== RECORDS SUPPLIED ==

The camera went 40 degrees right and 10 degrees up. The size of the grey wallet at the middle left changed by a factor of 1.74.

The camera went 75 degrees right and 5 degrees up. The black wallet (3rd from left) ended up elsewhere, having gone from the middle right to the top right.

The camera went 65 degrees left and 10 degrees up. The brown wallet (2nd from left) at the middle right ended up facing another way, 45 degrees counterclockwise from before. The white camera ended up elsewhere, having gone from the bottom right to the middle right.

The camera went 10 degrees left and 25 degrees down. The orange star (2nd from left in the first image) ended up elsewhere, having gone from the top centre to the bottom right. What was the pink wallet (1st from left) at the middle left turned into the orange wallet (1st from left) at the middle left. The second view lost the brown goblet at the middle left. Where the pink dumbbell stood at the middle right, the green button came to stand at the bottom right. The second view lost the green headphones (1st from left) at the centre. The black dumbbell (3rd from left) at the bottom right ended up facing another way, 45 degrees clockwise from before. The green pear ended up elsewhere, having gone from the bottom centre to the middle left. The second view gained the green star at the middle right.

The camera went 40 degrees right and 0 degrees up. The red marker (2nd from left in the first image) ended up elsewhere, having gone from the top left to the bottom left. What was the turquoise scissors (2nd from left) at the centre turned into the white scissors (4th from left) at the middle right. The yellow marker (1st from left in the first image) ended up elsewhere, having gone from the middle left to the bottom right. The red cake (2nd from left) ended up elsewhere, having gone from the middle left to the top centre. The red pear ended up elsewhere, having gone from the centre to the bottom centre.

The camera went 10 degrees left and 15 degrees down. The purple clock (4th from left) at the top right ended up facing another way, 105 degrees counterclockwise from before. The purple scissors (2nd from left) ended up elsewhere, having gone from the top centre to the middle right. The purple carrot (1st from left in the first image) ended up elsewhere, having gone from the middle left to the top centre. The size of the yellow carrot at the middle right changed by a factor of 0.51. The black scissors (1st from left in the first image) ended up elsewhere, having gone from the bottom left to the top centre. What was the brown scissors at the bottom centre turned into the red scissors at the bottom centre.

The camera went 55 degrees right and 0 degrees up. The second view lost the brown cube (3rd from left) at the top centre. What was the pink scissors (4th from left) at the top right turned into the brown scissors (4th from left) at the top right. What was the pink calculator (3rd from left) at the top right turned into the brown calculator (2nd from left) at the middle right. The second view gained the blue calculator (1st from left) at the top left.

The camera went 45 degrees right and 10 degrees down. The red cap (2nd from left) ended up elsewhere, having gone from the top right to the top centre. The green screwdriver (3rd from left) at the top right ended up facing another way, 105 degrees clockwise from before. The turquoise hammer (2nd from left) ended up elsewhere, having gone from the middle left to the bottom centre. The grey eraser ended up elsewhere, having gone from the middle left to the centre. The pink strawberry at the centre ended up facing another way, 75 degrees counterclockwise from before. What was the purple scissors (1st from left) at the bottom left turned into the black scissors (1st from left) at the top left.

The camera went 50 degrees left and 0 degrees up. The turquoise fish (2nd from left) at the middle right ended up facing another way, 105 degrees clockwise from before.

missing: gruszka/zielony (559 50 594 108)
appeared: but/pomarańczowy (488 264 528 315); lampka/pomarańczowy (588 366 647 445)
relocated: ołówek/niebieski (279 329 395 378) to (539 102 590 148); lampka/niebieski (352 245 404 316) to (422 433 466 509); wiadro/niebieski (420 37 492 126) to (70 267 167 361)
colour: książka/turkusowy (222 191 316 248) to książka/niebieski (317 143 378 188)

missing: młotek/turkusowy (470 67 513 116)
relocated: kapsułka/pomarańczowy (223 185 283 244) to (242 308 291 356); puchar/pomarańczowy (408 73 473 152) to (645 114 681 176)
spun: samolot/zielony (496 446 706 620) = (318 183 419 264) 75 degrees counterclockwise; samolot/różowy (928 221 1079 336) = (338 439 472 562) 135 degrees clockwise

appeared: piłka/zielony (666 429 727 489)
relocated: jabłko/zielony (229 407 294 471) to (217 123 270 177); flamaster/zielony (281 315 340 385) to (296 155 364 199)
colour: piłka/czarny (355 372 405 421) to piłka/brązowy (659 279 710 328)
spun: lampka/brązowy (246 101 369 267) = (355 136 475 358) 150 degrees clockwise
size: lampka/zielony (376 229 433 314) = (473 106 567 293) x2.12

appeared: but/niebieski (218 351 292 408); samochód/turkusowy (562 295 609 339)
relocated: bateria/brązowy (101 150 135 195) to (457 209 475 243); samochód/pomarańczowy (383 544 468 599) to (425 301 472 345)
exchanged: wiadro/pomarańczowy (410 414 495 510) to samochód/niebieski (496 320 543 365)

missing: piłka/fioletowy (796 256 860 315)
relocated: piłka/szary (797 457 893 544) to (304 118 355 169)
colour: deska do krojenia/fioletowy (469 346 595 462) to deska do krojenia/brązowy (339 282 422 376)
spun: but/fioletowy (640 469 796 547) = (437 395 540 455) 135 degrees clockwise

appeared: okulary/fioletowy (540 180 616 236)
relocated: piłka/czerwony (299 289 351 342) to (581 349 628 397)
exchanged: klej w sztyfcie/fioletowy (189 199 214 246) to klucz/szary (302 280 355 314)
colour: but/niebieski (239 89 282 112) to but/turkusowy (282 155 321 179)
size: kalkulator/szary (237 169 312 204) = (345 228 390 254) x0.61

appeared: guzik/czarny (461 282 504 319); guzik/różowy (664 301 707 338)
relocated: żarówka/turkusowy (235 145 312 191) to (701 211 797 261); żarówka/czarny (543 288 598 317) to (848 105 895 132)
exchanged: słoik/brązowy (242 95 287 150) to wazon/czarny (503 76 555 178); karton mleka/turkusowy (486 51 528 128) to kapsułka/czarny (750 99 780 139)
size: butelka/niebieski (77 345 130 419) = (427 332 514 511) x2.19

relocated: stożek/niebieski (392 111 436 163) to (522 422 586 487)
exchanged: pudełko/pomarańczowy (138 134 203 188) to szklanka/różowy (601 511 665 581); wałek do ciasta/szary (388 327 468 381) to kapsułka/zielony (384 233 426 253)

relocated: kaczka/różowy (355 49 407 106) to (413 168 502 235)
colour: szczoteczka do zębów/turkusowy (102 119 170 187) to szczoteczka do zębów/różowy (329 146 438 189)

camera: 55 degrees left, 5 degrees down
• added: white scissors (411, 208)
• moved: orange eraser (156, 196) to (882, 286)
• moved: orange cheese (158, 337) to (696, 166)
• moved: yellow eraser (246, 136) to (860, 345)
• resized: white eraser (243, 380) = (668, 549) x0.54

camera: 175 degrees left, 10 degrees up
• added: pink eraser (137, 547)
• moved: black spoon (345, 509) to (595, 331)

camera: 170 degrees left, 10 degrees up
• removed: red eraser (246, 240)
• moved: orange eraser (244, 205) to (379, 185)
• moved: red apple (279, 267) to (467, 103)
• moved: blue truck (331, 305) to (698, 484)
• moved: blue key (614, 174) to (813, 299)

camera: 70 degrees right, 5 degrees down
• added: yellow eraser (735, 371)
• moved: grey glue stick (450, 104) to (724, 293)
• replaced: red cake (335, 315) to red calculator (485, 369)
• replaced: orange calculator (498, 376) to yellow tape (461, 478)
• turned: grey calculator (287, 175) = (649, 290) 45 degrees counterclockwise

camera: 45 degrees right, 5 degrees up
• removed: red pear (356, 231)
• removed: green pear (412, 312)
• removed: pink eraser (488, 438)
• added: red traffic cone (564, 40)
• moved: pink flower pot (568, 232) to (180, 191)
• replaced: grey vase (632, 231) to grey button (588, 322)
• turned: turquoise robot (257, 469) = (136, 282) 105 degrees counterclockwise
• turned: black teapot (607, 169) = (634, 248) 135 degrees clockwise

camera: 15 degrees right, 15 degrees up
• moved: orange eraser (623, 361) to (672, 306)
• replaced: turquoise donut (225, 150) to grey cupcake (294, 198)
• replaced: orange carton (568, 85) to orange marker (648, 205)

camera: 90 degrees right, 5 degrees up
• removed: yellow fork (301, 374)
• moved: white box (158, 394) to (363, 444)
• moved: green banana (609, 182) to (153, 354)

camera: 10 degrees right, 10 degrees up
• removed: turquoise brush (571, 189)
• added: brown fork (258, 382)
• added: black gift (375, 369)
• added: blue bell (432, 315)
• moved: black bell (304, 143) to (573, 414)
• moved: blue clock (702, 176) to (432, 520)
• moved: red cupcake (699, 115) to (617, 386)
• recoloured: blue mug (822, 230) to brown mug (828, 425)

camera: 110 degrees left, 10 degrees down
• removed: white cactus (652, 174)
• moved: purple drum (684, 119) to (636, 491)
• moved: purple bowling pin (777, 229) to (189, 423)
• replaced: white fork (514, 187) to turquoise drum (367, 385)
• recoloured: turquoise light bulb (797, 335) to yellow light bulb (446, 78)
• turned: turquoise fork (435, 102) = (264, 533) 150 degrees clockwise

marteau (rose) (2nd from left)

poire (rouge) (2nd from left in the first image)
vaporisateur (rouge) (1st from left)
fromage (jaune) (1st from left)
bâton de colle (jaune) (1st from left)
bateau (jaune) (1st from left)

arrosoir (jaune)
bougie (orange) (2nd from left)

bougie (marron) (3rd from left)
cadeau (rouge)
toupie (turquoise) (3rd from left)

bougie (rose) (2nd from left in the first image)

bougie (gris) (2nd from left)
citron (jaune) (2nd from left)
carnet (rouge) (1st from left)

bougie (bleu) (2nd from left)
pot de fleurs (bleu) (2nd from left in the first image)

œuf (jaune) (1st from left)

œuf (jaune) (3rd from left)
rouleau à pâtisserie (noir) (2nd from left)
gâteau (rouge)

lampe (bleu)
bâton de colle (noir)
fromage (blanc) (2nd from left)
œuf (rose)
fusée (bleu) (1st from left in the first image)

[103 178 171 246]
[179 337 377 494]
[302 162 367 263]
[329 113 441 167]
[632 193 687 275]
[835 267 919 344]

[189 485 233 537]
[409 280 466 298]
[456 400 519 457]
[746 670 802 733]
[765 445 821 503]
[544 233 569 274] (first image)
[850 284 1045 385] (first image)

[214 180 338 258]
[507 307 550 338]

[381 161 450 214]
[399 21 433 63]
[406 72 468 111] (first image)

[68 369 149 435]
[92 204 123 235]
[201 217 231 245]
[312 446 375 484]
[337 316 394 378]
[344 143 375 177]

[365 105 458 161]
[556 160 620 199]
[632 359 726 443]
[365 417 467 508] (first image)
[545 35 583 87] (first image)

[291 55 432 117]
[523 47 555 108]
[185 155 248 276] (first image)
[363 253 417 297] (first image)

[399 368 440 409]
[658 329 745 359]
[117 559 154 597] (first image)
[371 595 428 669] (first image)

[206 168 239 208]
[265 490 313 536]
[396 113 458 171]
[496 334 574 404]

===

For the material above, reproduce exactly the lines from the line with "relocated: kapsułka/pomarańczowy (223" to the line with "appeared: okulary/fioletowy (540 180 616 236)", inclusive, and exclude all others.

WRITTEN REPLY:
relocated: kapsułka/pomarańczowy (223 185 283 244) to (242 308 291 356); puchar/pomarańczowy (408 73 473 152) to (645 114 681 176)
spun: samolot/zielony (496 446 706 620) = (318 183 419 264) 75 degrees counterclockwise; samolot/różowy (928 221 1079 336) = (338 439 472 562) 135 degrees clockwise

appeared: piłka/zielony (666 429 727 489)
relocated: jabłko/zielony (229 407 294 471) to (217 123 270 177); flamaster/zielony (281 315 340 385) to (296 155 364 199)
colour: piłka/czarny (355 372 405 421) to piłka/brązowy (659 279 710 328)
spun: lampka/brązowy (246 101 369 267) = (355 136 475 358) 150 degrees clockwise
size: lampka/zielony (376 229 433 314) = (473 106 567 293) x2.12

appeared: but/niebieski (218 351 292 408); samochód/turkusowy (562 295 609 339)
relocated: bateria/brązowy (101 150 135 195) to (457 209 475 243); samochód/pomarańczowy (383 544 468 599) to (425 301 472 345)
exchanged: wiadro/pomarańczowy (410 414 495 510) to samochód/niebieski (496 320 543 365)

missing: piłka/fioletowy (796 256 860 315)
relocated: piłka/szary (797 457 893 544) to (304 118 355 169)
colour: deska do krojenia/fioletowy (469 346 595 462) to deska do krojenia/brązowy (339 282 422 376)
spun: but/fioletowy (640 469 796 547) = (437 395 540 455) 135 degrees clockwise

appeared: okulary/fioletowy (540 180 616 236)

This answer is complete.